• _The problem_
From the listing below, return every line with the string "camera" in it.

• _Records provided_

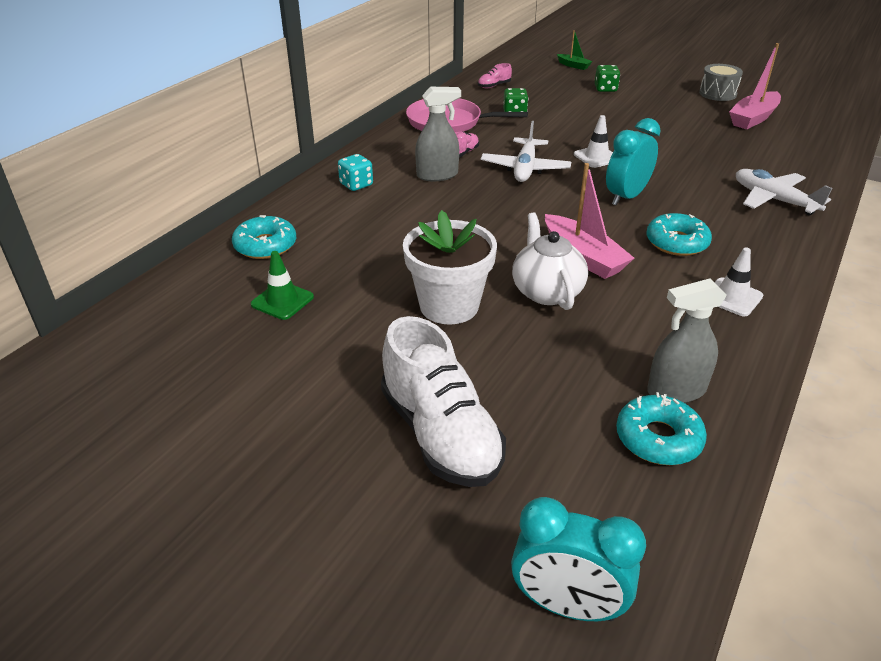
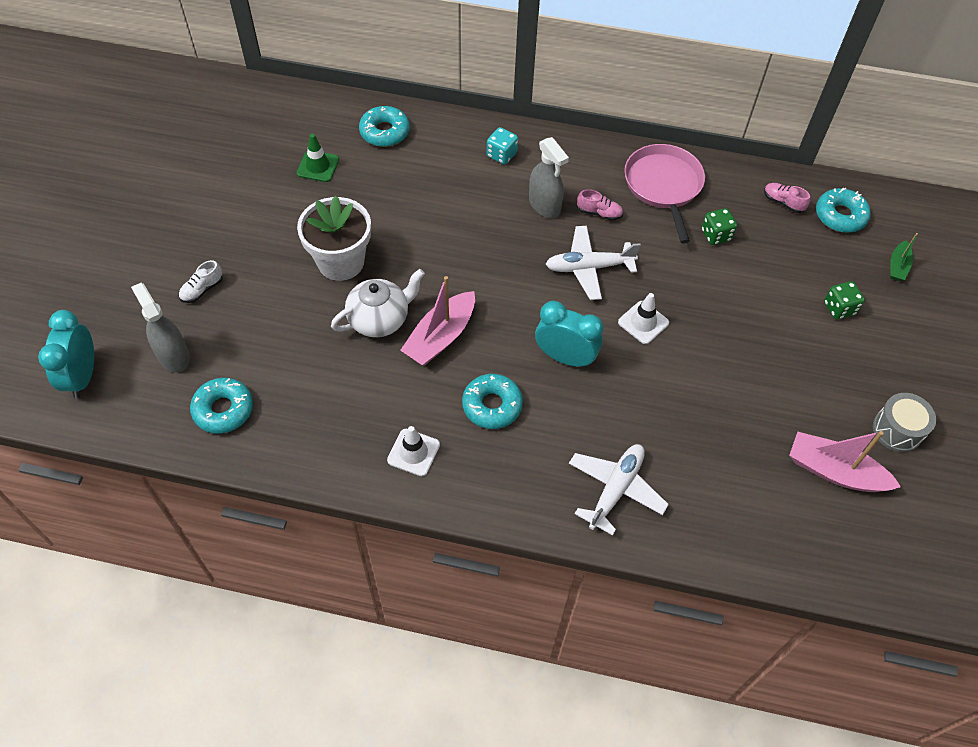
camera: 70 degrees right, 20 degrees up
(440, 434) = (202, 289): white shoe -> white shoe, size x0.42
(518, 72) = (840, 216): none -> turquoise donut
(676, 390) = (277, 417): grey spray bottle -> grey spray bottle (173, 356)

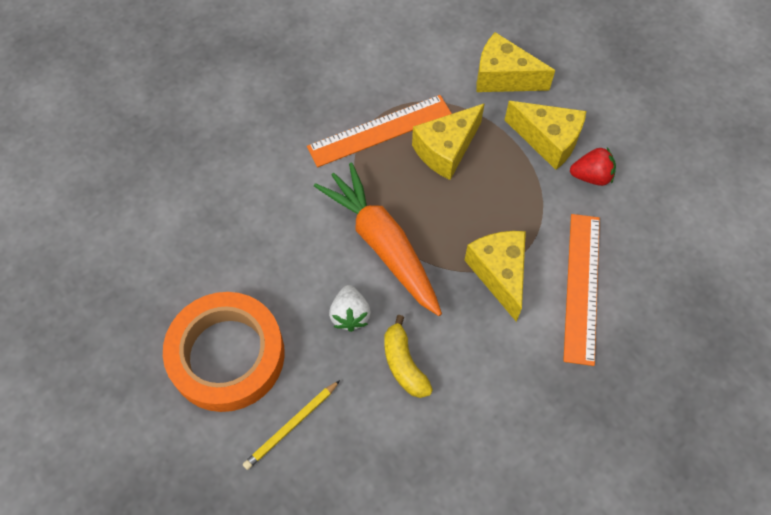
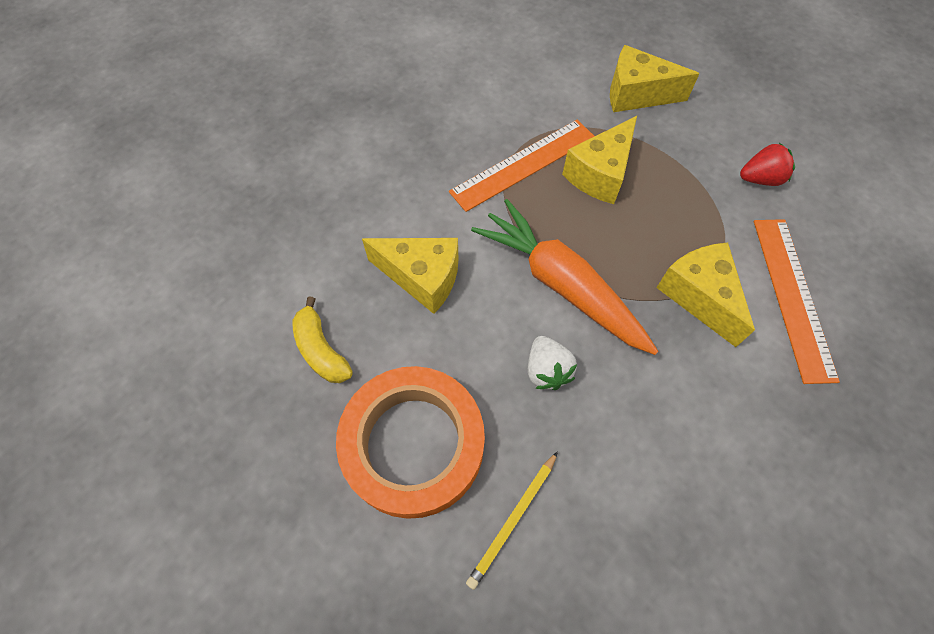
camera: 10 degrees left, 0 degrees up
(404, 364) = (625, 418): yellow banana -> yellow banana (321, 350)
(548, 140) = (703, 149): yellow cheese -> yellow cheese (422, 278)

• _Solution below_
camera: 70 degrees right, 20 degrees up
camera: 10 degrees left, 0 degrees up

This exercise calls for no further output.